Segment Open
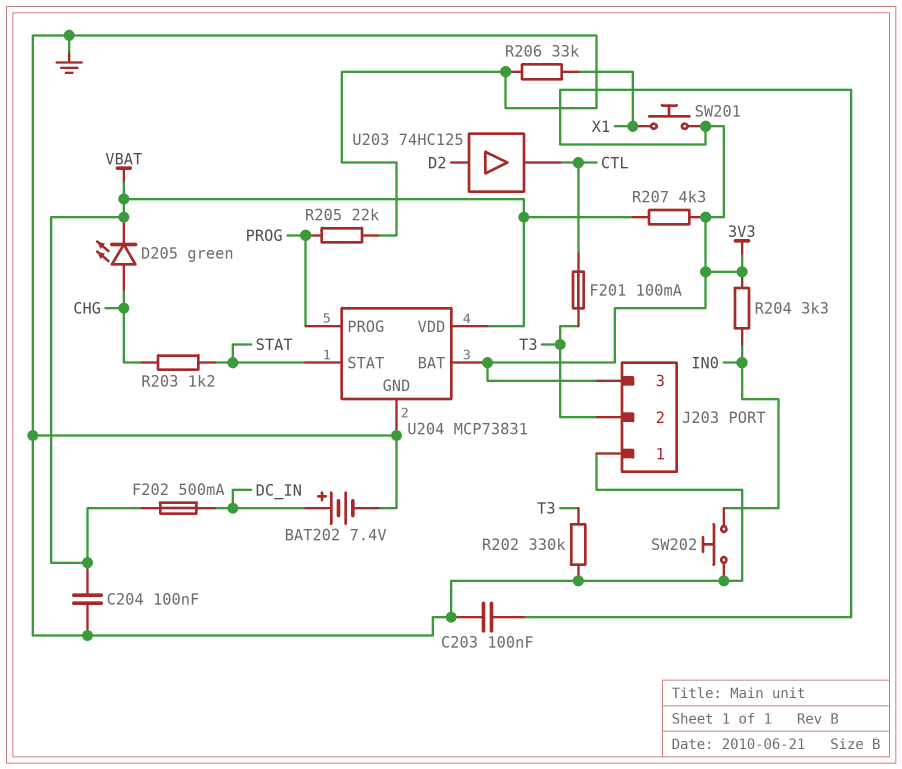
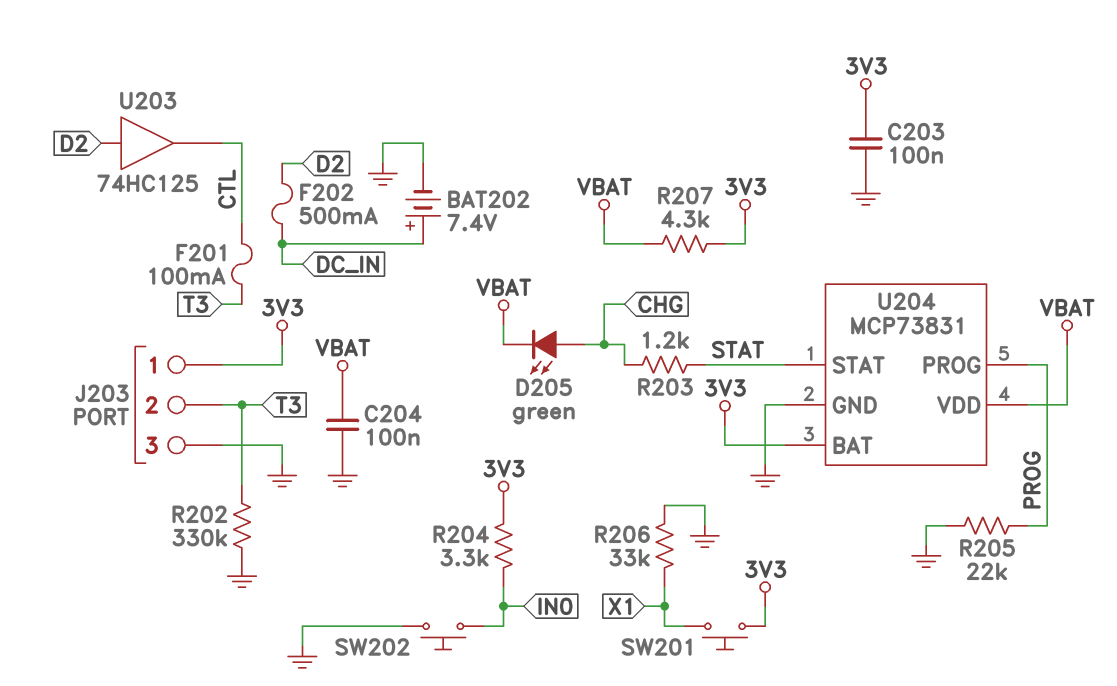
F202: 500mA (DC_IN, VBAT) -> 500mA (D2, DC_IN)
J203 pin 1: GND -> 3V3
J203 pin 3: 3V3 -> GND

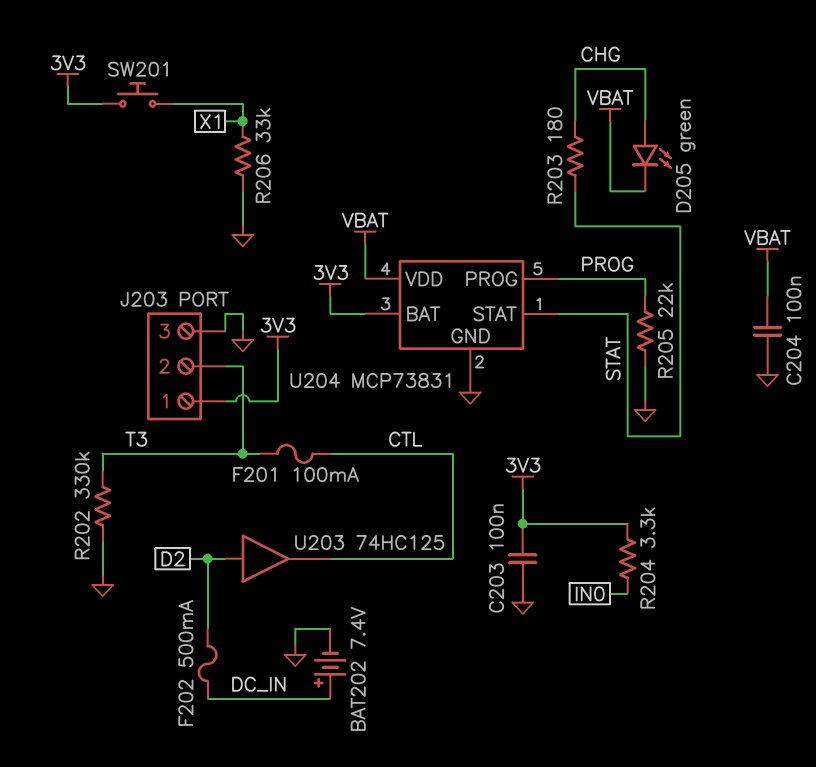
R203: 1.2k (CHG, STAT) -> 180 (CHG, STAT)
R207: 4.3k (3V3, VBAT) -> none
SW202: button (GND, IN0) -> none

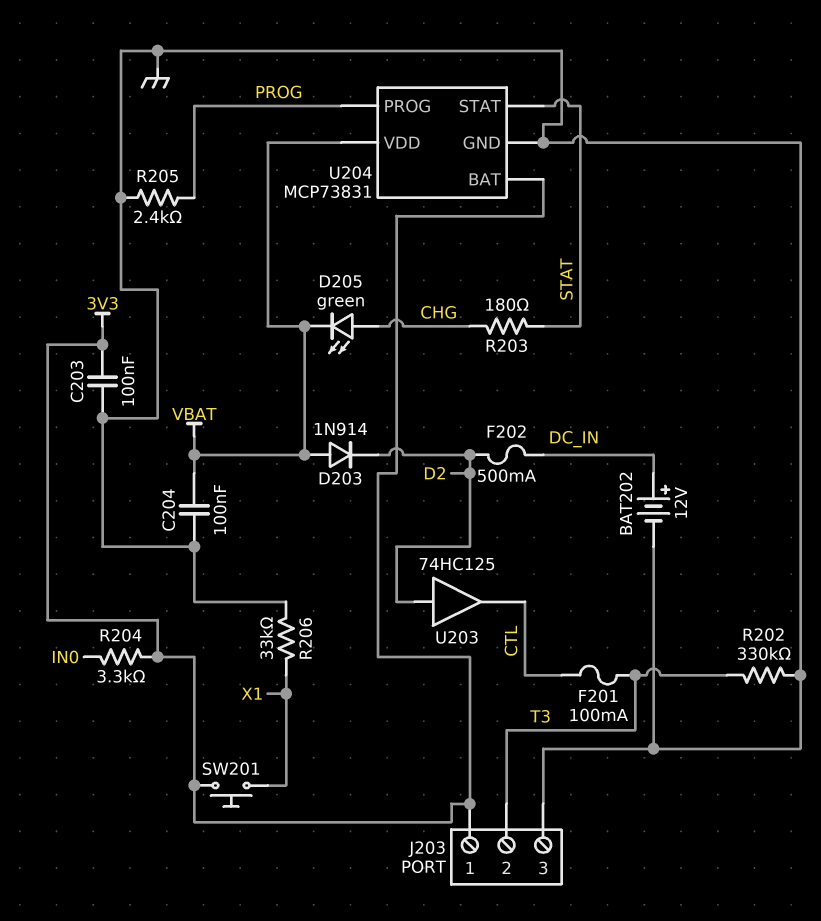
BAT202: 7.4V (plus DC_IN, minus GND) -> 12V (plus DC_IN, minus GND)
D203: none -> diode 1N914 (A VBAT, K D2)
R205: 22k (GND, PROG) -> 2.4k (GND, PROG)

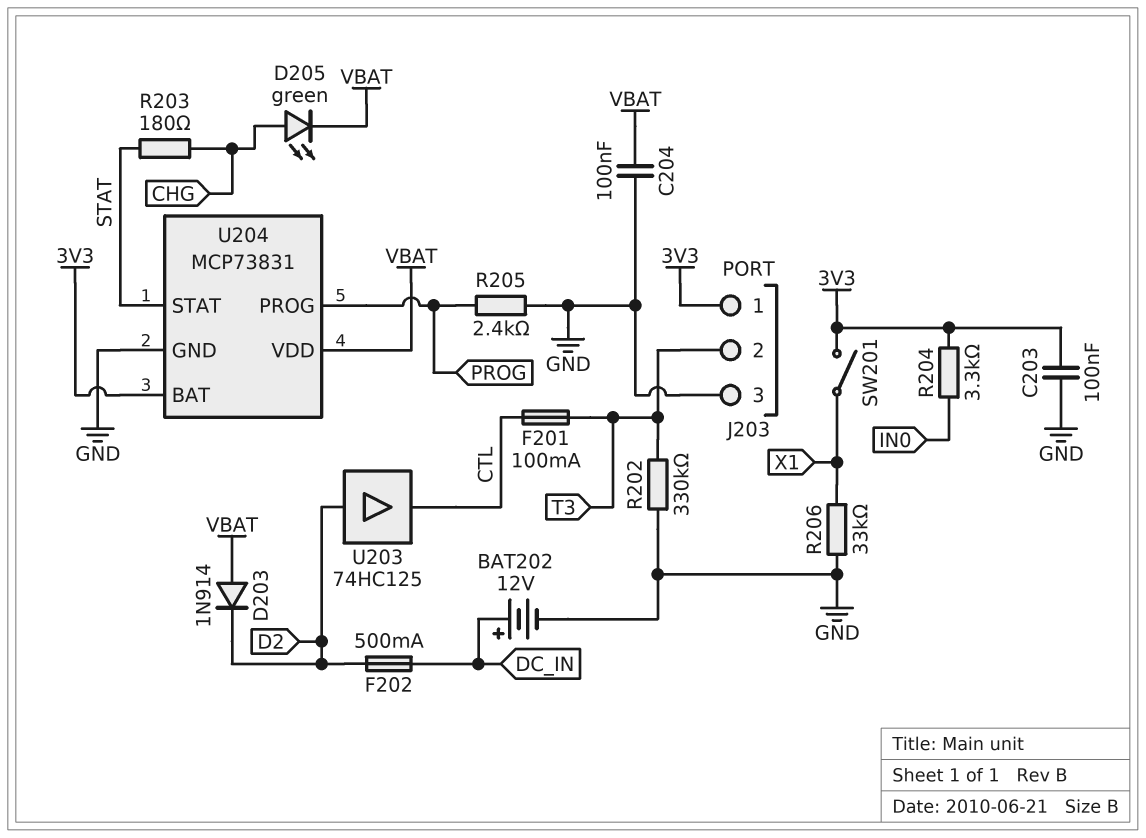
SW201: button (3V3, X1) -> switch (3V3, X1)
Segment Closed
Word for word, copy out each record; do not include pictures.

F202: 500mA (DC_IN, VBAT) -> 500mA (D2, DC_IN)
J203 pin 1: GND -> 3V3
J203 pin 3: 3V3 -> GND

R203: 1.2k (CHG, STAT) -> 180 (CHG, STAT)
R207: 4.3k (3V3, VBAT) -> none
SW202: button (GND, IN0) -> none

BAT202: 7.4V (plus DC_IN, minus GND) -> 12V (plus DC_IN, minus GND)
D203: none -> diode 1N914 (A VBAT, K D2)
R205: 22k (GND, PROG) -> 2.4k (GND, PROG)

SW201: button (3V3, X1) -> switch (3V3, X1)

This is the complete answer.